*INSTRUCTIONS FOR THE TASK*. Look through the records below, count the lines with the word "VREF", and reply with only the number.

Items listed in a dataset
⟨

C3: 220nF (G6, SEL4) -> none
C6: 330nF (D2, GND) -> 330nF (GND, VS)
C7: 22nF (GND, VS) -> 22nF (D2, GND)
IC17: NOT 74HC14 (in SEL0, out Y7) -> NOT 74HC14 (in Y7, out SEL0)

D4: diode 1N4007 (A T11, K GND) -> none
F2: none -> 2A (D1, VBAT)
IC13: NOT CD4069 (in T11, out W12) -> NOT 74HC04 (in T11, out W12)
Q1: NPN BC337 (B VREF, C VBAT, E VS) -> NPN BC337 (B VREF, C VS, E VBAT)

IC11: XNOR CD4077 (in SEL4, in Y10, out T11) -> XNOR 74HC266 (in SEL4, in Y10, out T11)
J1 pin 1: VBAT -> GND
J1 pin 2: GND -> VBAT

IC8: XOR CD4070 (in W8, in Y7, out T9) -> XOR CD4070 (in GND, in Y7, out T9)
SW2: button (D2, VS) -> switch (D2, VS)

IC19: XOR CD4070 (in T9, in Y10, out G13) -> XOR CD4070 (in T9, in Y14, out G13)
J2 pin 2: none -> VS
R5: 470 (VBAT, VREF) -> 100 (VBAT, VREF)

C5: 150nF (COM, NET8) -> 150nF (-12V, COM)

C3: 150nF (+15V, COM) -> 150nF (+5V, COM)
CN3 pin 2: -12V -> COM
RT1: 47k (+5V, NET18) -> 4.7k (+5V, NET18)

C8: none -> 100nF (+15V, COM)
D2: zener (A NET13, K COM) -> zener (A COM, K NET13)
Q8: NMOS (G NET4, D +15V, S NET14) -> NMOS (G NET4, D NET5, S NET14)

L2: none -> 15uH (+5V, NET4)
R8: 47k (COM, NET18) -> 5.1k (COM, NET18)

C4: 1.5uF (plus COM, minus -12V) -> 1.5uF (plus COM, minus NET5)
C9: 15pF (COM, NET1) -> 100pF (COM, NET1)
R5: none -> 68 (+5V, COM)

⟩

*THE COMPLETED TASK*. 2